[Records provided]

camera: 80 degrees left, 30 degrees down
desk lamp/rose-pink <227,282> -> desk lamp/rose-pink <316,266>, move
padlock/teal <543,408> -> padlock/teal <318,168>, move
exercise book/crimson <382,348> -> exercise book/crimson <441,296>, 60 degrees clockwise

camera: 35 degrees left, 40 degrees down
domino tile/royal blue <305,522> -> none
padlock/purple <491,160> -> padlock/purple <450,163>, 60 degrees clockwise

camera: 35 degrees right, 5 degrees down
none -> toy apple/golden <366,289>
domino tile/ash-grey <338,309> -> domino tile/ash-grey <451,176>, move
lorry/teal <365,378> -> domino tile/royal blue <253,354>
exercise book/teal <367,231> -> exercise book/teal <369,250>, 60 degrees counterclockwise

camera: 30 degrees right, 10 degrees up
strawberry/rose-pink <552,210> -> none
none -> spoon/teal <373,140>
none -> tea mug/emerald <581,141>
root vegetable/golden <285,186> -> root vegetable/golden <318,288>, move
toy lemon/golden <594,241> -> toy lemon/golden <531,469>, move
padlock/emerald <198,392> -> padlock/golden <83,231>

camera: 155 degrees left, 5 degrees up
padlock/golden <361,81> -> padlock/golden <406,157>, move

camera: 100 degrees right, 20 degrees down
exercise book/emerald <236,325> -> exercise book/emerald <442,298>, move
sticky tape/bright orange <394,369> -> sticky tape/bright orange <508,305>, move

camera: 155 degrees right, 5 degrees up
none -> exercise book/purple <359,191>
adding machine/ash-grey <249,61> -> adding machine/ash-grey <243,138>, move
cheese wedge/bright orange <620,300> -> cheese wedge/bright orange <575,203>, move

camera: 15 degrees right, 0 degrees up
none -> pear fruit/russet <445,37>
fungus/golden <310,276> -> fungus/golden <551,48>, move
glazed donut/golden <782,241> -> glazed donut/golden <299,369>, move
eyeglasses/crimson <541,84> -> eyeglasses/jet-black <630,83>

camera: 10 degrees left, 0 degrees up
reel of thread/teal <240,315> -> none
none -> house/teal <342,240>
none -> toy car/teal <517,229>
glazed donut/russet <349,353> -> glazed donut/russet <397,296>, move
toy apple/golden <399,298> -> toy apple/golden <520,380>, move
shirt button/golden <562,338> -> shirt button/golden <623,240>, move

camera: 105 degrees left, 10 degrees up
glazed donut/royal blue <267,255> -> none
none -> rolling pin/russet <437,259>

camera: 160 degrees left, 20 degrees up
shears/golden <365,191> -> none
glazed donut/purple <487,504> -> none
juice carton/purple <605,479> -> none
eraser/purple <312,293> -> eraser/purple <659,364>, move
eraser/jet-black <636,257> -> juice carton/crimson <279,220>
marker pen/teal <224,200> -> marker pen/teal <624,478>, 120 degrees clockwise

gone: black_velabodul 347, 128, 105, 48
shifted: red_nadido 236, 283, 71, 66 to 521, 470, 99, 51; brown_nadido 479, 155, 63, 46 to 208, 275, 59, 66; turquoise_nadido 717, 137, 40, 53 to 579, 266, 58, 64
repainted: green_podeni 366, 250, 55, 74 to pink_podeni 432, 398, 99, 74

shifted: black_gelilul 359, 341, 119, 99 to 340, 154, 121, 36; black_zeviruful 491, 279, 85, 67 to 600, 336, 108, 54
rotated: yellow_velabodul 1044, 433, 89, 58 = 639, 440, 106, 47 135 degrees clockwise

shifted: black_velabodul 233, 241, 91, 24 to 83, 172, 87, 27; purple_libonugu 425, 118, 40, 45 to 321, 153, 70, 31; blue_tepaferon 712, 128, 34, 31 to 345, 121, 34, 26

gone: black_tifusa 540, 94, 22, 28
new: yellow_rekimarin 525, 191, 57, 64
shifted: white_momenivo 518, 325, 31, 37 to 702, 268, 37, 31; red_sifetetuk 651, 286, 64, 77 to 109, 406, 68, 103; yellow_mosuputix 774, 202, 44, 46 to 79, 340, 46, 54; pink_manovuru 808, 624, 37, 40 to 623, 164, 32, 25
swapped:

[/Records provided]

## Work order
Reproduce the entries above in full by retyping them exactly.

## Problem solution
camera: 80 degrees left, 30 degrees down
desk lamp/rose-pink <227,282> -> desk lamp/rose-pink <316,266>, move
padlock/teal <543,408> -> padlock/teal <318,168>, move
exercise book/crimson <382,348> -> exercise book/crimson <441,296>, 60 degrees clockwise

camera: 35 degrees left, 40 degrees down
domino tile/royal blue <305,522> -> none
padlock/purple <491,160> -> padlock/purple <450,163>, 60 degrees clockwise

camera: 35 degrees right, 5 degrees down
none -> toy apple/golden <366,289>
domino tile/ash-grey <338,309> -> domino tile/ash-grey <451,176>, move
lorry/teal <365,378> -> domino tile/royal blue <253,354>
exercise book/teal <367,231> -> exercise book/teal <369,250>, 60 degrees counterclockwise

camera: 30 degrees right, 10 degrees up
strawberry/rose-pink <552,210> -> none
none -> spoon/teal <373,140>
none -> tea mug/emerald <581,141>
root vegetable/golden <285,186> -> root vegetable/golden <318,288>, move
toy lemon/golden <594,241> -> toy lemon/golden <531,469>, move
padlock/emerald <198,392> -> padlock/golden <83,231>

camera: 155 degrees left, 5 degrees up
padlock/golden <361,81> -> padlock/golden <406,157>, move

camera: 100 degrees right, 20 degrees down
exercise book/emerald <236,325> -> exercise book/emerald <442,298>, move
sticky tape/bright orange <394,369> -> sticky tape/bright orange <508,305>, move

camera: 155 degrees right, 5 degrees up
none -> exercise book/purple <359,191>
adding machine/ash-grey <249,61> -> adding machine/ash-grey <243,138>, move
cheese wedge/bright orange <620,300> -> cheese wedge/bright orange <575,203>, move

camera: 15 degrees right, 0 degrees up
none -> pear fruit/russet <445,37>
fungus/golden <310,276> -> fungus/golden <551,48>, move
glazed donut/golden <782,241> -> glazed donut/golden <299,369>, move
eyeglasses/crimson <541,84> -> eyeglasses/jet-black <630,83>

camera: 10 degrees left, 0 degrees up
reel of thread/teal <240,315> -> none
none -> house/teal <342,240>
none -> toy car/teal <517,229>
glazed donut/russet <349,353> -> glazed donut/russet <397,296>, move
toy apple/golden <399,298> -> toy apple/golden <520,380>, move
shirt button/golden <562,338> -> shirt button/golden <623,240>, move

camera: 105 degrees left, 10 degrees up
glazed donut/royal blue <267,255> -> none
none -> rolling pin/russet <437,259>

camera: 160 degrees left, 20 degrees up
shears/golden <365,191> -> none
glazed donut/purple <487,504> -> none
juice carton/purple <605,479> -> none
eraser/purple <312,293> -> eraser/purple <659,364>, move
eraser/jet-black <636,257> -> juice carton/crimson <279,220>
marker pen/teal <224,200> -> marker pen/teal <624,478>, 120 degrees clockwise

gone: black_velabodul 347, 128, 105, 48
shifted: red_nadido 236, 283, 71, 66 to 521, 470, 99, 51; brown_nadido 479, 155, 63, 46 to 208, 275, 59, 66; turquoise_nadido 717, 137, 40, 53 to 579, 266, 58, 64
repainted: green_podeni 366, 250, 55, 74 to pink_podeni 432, 398, 99, 74

shifted: black_gelilul 359, 341, 119, 99 to 340, 154, 121, 36; black_zeviruful 491, 279, 85, 67 to 600, 336, 108, 54
rotated: yellow_velabodul 1044, 433, 89, 58 = 639, 440, 106, 47 135 degrees clockwise

shifted: black_velabodul 233, 241, 91, 24 to 83, 172, 87, 27; purple_libonugu 425, 118, 40, 45 to 321, 153, 70, 31; blue_tepaferon 712, 128, 34, 31 to 345, 121, 34, 26

gone: black_tifusa 540, 94, 22, 28
new: yellow_rekimarin 525, 191, 57, 64
shifted: white_momenivo 518, 325, 31, 37 to 702, 268, 37, 31; red_sifetetuk 651, 286, 64, 77 to 109, 406, 68, 103; yellow_mosuputix 774, 202, 44, 46 to 79, 340, 46, 54; pink_manovuru 808, 624, 37, 40 to 623, 164, 32, 25
swapped:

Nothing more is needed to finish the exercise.